#### Problem description:
The answer must be every line from the entries below that includes "cone".

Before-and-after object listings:
- - - - -

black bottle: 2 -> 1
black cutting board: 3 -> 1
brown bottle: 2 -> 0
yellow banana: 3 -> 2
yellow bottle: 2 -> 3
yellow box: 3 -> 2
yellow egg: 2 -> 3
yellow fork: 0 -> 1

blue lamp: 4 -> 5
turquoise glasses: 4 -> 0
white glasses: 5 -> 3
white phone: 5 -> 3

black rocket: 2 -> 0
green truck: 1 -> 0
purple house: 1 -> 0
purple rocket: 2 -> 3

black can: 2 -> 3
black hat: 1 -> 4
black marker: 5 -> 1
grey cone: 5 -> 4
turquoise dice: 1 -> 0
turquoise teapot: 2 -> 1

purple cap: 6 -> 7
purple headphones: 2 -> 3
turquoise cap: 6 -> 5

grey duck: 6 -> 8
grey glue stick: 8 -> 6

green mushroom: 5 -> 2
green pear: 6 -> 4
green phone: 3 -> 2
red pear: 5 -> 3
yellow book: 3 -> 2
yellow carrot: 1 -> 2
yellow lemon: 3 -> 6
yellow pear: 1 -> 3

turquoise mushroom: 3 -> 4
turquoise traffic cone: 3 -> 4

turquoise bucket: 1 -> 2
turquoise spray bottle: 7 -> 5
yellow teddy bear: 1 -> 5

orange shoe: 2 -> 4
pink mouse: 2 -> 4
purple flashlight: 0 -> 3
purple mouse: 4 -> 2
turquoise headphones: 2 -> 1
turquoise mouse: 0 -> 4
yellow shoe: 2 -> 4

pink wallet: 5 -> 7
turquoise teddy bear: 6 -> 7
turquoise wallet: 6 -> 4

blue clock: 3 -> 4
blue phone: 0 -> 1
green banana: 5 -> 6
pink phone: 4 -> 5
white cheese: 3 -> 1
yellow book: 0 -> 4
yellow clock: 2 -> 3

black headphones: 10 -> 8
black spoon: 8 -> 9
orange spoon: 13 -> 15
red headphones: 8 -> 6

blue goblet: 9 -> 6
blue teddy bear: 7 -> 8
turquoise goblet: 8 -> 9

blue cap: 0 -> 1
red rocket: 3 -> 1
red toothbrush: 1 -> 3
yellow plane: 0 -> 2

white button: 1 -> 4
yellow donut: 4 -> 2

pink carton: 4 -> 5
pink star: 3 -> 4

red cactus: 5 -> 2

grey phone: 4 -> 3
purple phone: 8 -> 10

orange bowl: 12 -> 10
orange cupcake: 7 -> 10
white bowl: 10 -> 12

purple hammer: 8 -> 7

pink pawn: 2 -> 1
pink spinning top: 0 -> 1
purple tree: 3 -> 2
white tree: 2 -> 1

- - - - -

#### Expected output:
grey cone: 5 -> 4
turquoise traffic cone: 3 -> 4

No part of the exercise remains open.